(Work request): Please restate, word for word, each line from the one containing "(321, 235) = (610, 203): orange ruler -> none" through the end of the entries below.

(The input):
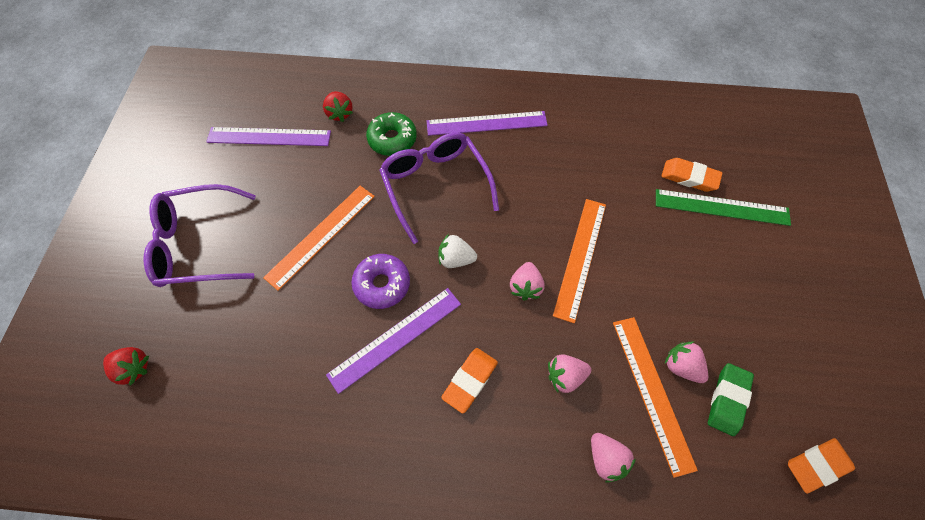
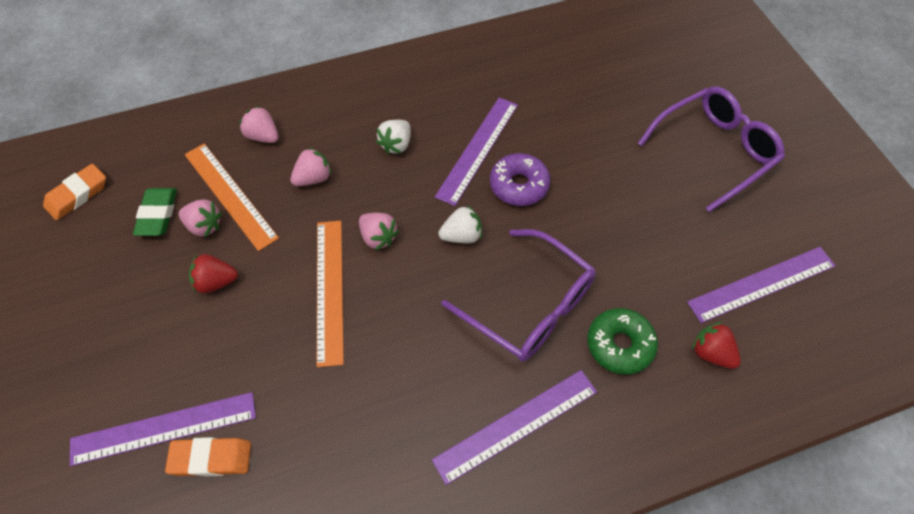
camera: 155 degrees right, 5 degrees down
(134, 368) = (667, 56): red strawberry -> red strawberry (216, 282)
(321, 235) = (610, 203): orange ruler -> none
(470, 380) = (396, 144): orange eraser -> white strawberry
(525, 286) = (378, 237): pink strawberry -> pink strawberry turned 150 degrees clockwise
(721, 207) = (164, 428): green ruler -> purple ruler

(Result for this exercise):
(321, 235) = (610, 203): orange ruler -> none
(470, 380) = (396, 144): orange eraser -> white strawberry
(525, 286) = (378, 237): pink strawberry -> pink strawberry turned 150 degrees clockwise
(721, 207) = (164, 428): green ruler -> purple ruler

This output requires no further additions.